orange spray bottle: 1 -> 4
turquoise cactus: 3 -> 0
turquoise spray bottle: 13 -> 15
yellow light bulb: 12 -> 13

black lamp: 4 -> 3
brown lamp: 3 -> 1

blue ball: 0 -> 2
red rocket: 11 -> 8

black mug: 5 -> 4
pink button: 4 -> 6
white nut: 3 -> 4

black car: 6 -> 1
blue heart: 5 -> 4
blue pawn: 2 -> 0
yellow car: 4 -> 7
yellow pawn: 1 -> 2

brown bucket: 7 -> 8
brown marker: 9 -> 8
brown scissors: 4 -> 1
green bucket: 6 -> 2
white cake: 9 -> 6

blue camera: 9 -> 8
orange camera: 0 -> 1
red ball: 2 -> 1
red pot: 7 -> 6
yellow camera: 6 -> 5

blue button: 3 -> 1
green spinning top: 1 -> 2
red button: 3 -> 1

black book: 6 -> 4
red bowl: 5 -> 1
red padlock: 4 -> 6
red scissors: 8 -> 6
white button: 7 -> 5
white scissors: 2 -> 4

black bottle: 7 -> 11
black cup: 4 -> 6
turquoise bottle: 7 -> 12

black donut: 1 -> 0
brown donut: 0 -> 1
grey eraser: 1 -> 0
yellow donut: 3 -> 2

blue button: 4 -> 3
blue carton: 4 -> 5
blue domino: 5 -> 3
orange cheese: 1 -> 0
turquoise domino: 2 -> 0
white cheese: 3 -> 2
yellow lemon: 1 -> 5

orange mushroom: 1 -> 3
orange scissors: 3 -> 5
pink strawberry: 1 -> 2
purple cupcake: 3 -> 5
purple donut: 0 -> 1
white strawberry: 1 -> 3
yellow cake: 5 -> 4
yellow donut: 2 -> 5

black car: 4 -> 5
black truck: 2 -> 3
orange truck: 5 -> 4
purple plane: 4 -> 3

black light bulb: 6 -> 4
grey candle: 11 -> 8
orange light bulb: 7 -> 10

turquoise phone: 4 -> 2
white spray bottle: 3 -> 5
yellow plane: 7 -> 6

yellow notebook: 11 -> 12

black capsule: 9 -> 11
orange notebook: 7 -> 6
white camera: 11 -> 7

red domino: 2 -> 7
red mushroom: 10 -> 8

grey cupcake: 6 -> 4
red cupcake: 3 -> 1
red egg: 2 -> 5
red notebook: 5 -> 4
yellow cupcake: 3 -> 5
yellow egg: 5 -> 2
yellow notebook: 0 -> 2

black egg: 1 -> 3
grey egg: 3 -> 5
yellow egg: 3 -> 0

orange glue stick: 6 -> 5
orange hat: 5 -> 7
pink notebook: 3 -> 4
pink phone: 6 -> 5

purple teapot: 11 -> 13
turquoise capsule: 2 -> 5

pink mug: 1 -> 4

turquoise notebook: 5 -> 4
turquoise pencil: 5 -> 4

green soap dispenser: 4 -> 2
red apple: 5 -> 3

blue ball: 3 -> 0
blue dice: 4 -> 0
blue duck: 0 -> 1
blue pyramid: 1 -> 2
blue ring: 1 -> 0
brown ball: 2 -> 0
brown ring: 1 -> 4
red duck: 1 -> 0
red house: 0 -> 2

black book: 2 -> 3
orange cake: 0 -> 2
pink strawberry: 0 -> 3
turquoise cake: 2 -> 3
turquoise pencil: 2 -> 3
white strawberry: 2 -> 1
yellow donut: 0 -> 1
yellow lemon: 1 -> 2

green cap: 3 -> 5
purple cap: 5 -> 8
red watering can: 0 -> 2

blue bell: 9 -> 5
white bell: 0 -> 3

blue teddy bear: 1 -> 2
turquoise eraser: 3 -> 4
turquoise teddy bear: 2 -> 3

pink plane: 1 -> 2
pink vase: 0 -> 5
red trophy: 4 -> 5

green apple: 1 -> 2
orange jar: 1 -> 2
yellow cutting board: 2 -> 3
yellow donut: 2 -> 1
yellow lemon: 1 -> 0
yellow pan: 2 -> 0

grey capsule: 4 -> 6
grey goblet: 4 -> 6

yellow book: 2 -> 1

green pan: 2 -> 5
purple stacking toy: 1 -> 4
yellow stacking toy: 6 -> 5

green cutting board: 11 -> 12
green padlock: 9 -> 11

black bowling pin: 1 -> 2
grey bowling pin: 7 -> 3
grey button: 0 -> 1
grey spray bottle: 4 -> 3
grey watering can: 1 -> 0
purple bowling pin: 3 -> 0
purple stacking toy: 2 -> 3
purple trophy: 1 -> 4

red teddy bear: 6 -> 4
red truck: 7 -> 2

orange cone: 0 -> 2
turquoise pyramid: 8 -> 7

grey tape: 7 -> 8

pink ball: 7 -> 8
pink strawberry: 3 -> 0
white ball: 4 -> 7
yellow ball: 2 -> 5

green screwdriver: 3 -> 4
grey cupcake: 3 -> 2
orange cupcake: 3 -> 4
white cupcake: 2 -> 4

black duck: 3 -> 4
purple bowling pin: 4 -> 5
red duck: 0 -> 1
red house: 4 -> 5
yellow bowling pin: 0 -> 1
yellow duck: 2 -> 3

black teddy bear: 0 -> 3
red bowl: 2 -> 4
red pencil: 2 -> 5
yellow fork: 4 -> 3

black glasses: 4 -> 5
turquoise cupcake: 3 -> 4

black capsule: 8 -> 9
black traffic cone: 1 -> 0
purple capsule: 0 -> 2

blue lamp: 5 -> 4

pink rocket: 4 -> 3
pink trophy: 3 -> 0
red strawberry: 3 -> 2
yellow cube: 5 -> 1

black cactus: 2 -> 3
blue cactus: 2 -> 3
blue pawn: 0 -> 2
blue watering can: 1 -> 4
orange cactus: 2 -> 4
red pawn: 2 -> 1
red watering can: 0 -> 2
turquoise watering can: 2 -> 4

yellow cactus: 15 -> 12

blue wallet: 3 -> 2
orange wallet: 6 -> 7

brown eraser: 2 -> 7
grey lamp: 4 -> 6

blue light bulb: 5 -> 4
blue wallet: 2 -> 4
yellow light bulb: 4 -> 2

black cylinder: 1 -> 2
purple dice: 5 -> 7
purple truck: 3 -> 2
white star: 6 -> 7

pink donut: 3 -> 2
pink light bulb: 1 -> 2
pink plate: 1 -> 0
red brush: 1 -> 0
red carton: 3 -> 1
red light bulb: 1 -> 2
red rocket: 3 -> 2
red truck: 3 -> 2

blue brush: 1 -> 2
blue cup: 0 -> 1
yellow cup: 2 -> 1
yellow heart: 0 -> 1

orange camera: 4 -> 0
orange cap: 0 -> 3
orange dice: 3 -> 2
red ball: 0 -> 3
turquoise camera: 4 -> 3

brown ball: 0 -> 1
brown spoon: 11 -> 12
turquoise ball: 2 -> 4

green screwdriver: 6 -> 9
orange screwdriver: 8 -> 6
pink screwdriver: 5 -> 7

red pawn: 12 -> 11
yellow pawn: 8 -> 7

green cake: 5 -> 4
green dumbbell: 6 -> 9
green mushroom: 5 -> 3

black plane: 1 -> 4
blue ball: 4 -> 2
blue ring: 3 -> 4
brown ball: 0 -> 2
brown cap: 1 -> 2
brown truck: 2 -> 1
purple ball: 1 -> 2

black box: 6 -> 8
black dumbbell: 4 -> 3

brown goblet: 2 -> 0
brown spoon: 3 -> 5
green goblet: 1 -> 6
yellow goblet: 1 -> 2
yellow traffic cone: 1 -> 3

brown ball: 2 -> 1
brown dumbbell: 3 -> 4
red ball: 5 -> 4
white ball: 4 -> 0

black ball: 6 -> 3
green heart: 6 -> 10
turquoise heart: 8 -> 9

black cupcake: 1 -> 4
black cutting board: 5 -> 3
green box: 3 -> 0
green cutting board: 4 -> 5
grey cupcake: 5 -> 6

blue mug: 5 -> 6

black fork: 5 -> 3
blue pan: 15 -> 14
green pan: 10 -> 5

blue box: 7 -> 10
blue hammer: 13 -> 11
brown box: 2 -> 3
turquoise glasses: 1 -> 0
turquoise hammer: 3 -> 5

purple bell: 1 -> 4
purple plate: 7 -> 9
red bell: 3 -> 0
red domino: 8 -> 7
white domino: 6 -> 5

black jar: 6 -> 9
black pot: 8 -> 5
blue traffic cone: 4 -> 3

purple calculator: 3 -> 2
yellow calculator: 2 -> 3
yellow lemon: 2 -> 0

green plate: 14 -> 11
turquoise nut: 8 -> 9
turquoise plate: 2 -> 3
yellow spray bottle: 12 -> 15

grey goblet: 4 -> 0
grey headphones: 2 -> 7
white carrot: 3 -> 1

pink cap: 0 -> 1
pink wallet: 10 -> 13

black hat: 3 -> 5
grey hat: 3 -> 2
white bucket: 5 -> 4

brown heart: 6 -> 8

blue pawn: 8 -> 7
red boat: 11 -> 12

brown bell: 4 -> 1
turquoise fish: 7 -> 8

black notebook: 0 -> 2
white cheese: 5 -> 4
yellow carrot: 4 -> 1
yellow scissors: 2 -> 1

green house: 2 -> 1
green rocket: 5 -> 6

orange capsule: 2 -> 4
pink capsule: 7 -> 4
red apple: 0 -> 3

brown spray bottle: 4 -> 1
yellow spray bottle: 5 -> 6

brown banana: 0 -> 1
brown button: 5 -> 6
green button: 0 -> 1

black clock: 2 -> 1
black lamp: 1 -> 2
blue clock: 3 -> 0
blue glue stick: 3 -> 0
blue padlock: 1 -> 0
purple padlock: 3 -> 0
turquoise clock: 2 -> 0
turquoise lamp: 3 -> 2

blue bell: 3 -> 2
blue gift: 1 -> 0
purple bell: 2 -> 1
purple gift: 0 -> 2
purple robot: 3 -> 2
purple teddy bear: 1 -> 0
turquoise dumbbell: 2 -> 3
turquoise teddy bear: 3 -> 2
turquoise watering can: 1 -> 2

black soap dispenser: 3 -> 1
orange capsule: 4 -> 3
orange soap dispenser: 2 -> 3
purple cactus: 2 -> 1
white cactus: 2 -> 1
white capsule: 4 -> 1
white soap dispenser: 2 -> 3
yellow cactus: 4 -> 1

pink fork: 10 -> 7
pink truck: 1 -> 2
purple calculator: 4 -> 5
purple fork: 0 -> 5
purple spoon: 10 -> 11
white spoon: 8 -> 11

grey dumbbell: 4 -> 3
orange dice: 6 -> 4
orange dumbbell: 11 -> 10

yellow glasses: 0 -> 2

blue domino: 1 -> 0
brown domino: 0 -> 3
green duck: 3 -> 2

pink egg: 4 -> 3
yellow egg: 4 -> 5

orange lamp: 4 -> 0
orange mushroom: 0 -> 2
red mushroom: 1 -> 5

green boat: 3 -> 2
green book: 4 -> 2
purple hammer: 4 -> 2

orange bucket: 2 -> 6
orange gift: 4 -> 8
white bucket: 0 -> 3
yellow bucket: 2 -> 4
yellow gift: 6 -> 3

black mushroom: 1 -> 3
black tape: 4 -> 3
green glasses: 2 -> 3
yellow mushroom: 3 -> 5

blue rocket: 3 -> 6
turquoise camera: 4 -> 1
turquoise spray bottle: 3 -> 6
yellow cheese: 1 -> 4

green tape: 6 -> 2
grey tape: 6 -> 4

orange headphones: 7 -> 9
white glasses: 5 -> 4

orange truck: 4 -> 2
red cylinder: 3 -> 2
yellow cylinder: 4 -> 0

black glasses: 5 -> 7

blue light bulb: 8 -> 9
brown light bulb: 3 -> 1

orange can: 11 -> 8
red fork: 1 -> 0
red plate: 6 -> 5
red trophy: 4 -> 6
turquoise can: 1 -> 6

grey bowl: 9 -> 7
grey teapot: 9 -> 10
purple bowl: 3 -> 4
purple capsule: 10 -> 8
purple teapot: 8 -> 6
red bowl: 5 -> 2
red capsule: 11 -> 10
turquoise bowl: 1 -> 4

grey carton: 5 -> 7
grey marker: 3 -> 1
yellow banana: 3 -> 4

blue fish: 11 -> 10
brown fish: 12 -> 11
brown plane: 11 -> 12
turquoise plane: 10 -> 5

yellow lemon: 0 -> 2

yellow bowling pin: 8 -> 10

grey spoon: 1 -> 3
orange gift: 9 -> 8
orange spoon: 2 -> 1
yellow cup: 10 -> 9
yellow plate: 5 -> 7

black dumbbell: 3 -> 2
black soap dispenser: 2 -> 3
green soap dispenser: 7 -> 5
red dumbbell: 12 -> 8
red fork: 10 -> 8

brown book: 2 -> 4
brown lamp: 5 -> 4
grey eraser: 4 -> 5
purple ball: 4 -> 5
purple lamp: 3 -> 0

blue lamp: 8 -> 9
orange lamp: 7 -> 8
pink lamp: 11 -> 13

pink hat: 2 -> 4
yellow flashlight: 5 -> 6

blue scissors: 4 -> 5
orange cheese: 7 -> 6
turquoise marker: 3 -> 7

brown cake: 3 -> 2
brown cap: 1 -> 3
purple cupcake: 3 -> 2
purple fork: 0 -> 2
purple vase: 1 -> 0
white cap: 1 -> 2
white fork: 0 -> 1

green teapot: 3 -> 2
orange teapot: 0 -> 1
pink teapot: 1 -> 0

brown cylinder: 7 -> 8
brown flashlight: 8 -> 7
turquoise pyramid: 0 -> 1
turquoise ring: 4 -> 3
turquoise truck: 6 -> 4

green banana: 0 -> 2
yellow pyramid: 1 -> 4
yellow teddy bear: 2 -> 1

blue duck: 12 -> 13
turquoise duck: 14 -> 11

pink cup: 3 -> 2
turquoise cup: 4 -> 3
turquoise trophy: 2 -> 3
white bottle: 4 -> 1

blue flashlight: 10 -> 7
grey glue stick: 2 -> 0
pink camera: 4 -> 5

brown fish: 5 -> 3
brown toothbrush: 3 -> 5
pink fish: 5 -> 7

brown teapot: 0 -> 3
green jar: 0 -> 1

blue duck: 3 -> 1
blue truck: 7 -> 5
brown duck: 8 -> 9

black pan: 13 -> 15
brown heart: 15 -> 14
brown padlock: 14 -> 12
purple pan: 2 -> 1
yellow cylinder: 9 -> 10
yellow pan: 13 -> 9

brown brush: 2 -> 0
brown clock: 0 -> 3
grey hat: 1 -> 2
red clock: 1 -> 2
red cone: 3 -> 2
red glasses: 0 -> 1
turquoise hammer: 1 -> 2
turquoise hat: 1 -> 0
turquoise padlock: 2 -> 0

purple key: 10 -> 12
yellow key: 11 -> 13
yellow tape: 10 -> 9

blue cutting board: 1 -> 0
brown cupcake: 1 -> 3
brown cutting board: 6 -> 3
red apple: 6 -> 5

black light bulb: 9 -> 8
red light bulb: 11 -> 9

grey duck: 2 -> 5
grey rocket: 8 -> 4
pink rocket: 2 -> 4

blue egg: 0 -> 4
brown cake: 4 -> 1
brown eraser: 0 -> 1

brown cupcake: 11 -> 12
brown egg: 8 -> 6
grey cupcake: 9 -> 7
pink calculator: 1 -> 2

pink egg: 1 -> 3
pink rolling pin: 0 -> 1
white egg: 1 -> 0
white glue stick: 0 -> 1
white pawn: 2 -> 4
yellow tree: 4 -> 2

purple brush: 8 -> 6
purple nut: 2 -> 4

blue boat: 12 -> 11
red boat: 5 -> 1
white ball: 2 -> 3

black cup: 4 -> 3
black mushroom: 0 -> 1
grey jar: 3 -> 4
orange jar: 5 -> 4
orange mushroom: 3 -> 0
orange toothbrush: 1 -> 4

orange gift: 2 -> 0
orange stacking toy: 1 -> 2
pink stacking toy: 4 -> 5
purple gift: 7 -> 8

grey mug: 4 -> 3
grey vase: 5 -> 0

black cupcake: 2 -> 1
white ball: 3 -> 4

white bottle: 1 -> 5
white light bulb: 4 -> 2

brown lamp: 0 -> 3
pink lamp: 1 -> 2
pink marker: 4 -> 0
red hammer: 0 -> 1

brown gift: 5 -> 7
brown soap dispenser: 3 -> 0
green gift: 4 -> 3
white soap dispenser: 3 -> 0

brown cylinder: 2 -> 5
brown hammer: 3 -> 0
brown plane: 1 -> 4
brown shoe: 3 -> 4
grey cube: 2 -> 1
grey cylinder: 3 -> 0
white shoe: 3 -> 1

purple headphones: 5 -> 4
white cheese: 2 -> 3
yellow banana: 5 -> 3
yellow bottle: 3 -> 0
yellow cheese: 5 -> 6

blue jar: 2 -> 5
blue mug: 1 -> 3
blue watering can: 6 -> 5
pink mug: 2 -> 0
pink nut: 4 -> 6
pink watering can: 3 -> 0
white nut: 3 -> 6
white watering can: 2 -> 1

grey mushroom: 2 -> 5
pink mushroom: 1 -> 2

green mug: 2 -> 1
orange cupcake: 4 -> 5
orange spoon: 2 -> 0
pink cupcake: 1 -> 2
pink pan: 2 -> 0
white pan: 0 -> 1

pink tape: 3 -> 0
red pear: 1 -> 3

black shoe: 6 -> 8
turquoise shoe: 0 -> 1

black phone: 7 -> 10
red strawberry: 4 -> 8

> **Exercise objective**: From the records above, print only the lines between the one holding "turquoise cactus: 3 -> 0" and the one holding "white button: 7 -> 5", inclusive, exactly as they stand.

> **Result below**:
turquoise cactus: 3 -> 0
turquoise spray bottle: 13 -> 15
yellow light bulb: 12 -> 13

black lamp: 4 -> 3
brown lamp: 3 -> 1

blue ball: 0 -> 2
red rocket: 11 -> 8

black mug: 5 -> 4
pink button: 4 -> 6
white nut: 3 -> 4

black car: 6 -> 1
blue heart: 5 -> 4
blue pawn: 2 -> 0
yellow car: 4 -> 7
yellow pawn: 1 -> 2

brown bucket: 7 -> 8
brown marker: 9 -> 8
brown scissors: 4 -> 1
green bucket: 6 -> 2
white cake: 9 -> 6

blue camera: 9 -> 8
orange camera: 0 -> 1
red ball: 2 -> 1
red pot: 7 -> 6
yellow camera: 6 -> 5

blue button: 3 -> 1
green spinning top: 1 -> 2
red button: 3 -> 1

black book: 6 -> 4
red bowl: 5 -> 1
red padlock: 4 -> 6
red scissors: 8 -> 6
white button: 7 -> 5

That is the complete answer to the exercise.